WHAT NEEDS TO BE DONE: Set down every line of the data exactly, skipping the pictures.

INPUT FOR THIS TASK:

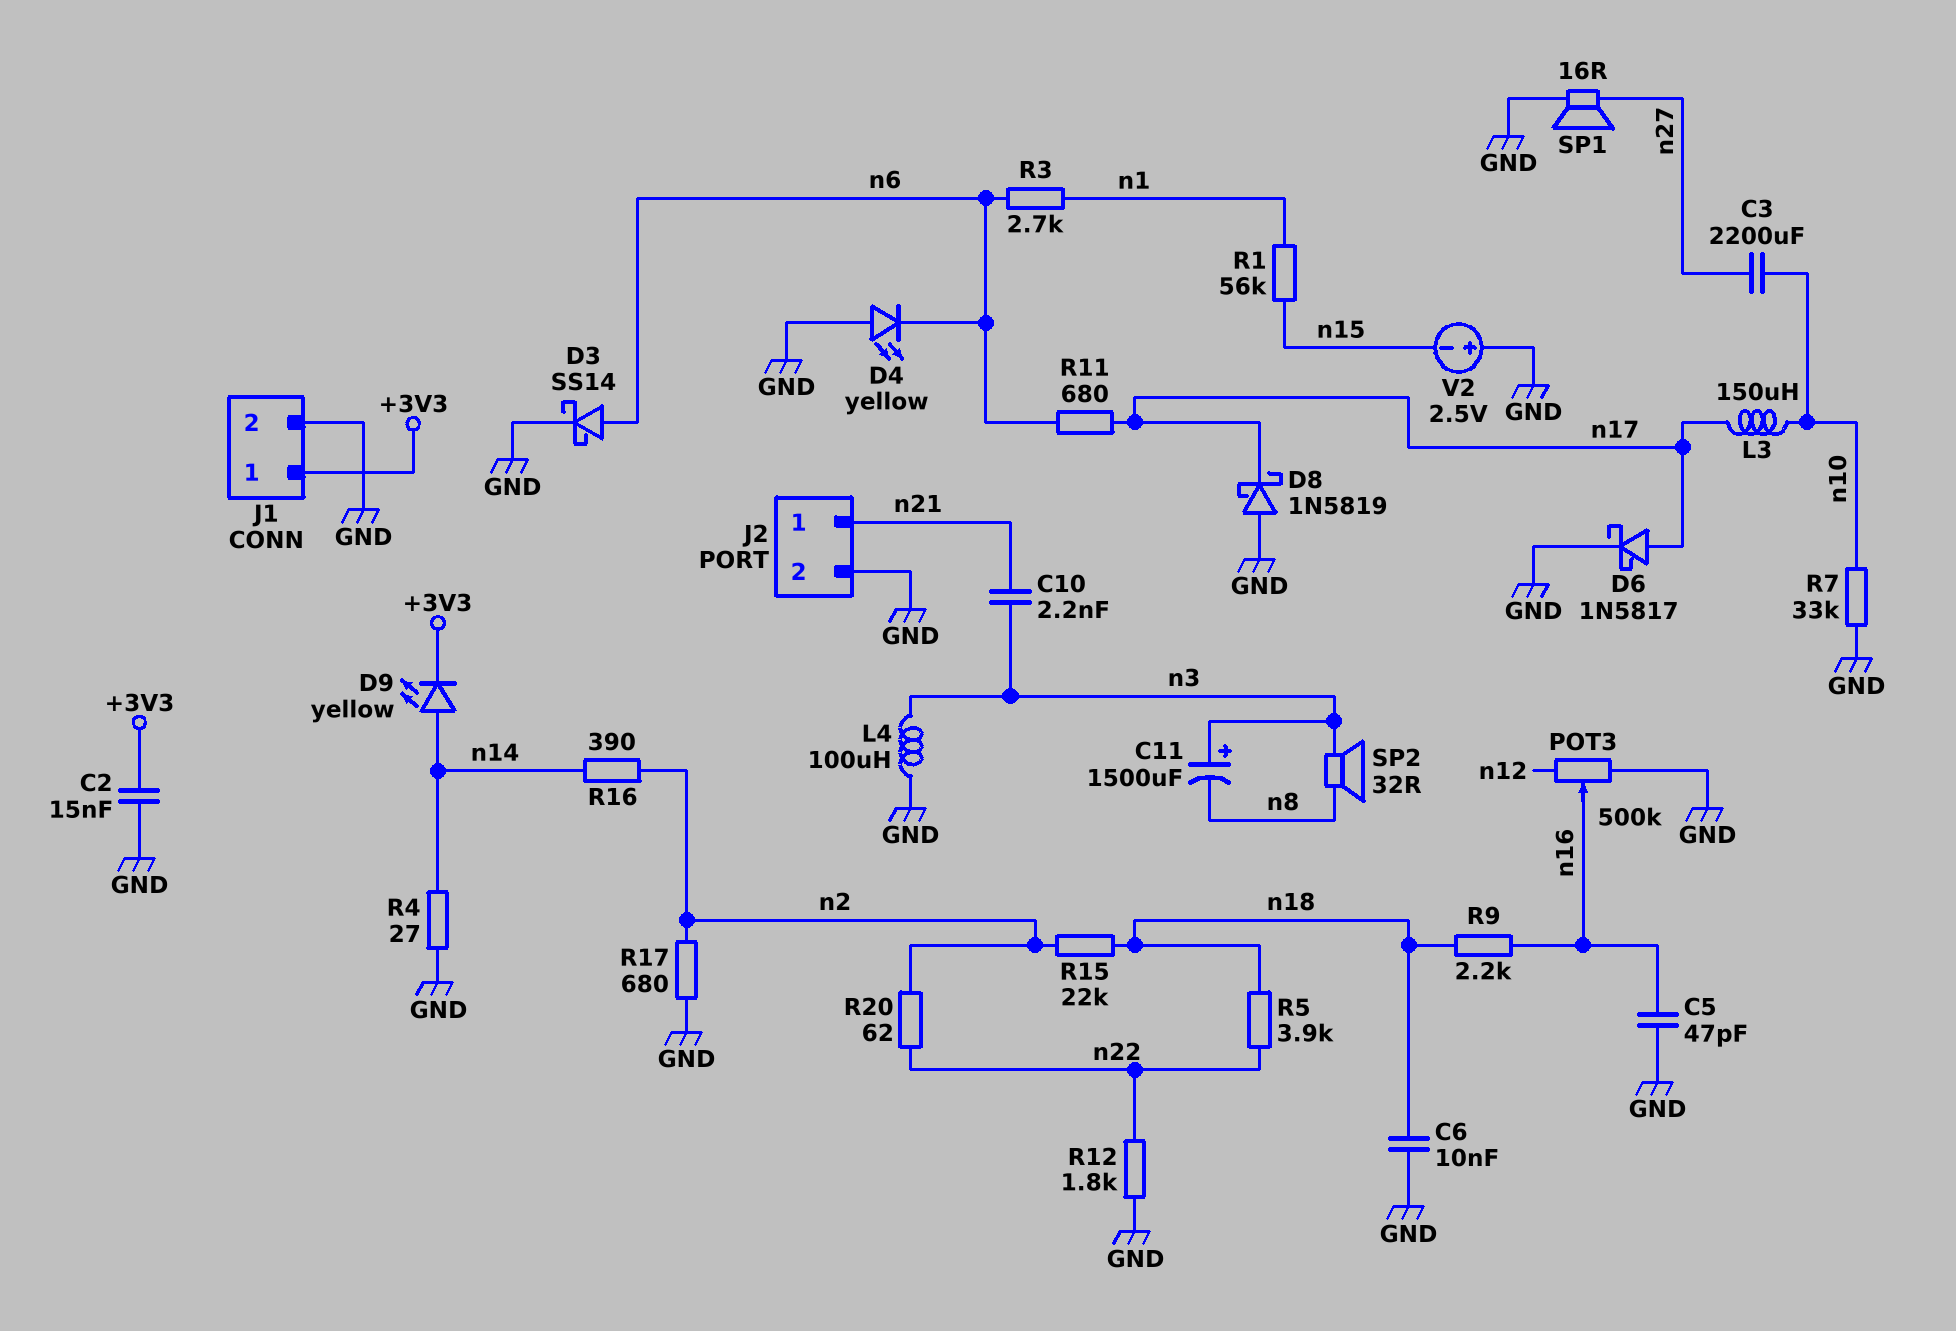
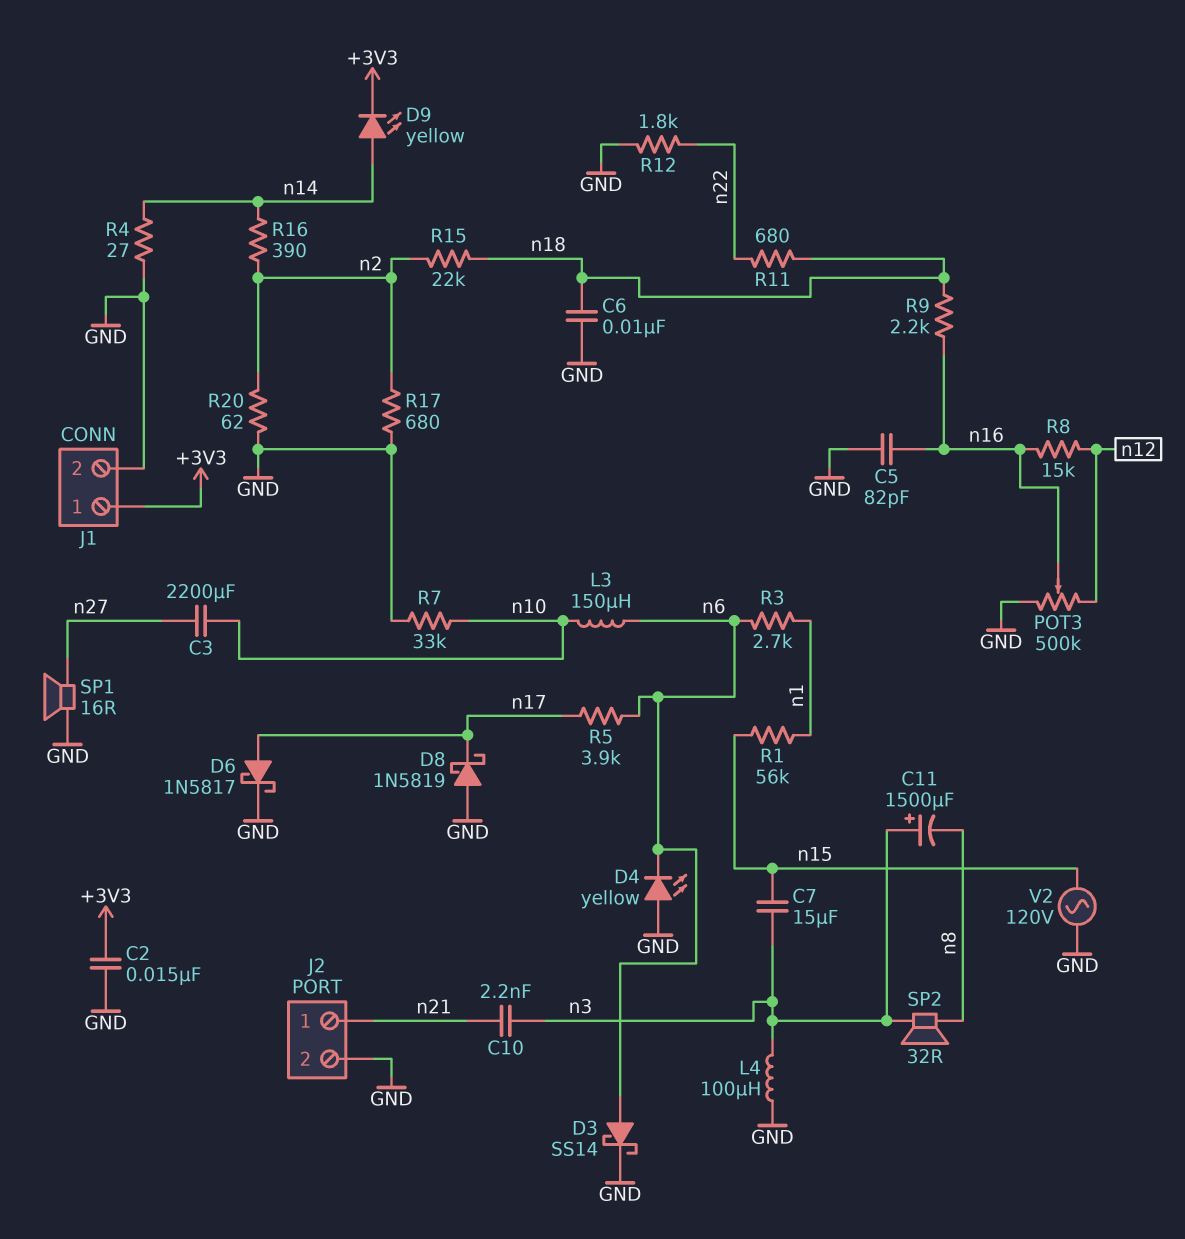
C5: 47pF (GND, n16) -> 82pF (GND, n16)
C7: none -> 15uF (n3, n15)
L3: 150uH (n10, n17) -> 150uH (n6, n10)
R5: 3.9k (n18, n22) -> 3.9k (n6, n17)
R8: none -> 15k (n12, n16)
R11: 680 (n6, n17) -> 680 (n18, n22)
R20: 62 (n2, n22) -> 62 (GND, n2)
V2: 2.5V (plus GND, minus n15) -> AC 120V (GND, n15)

OUTPUT FOR THIS EXERCISE:
C5: 47pF (GND, n16) -> 82pF (GND, n16)
C7: none -> 15uF (n3, n15)
L3: 150uH (n10, n17) -> 150uH (n6, n10)
R5: 3.9k (n18, n22) -> 3.9k (n6, n17)
R8: none -> 15k (n12, n16)
R11: 680 (n6, n17) -> 680 (n18, n22)
R20: 62 (n2, n22) -> 62 (GND, n2)
V2: 2.5V (plus GND, minus n15) -> AC 120V (GND, n15)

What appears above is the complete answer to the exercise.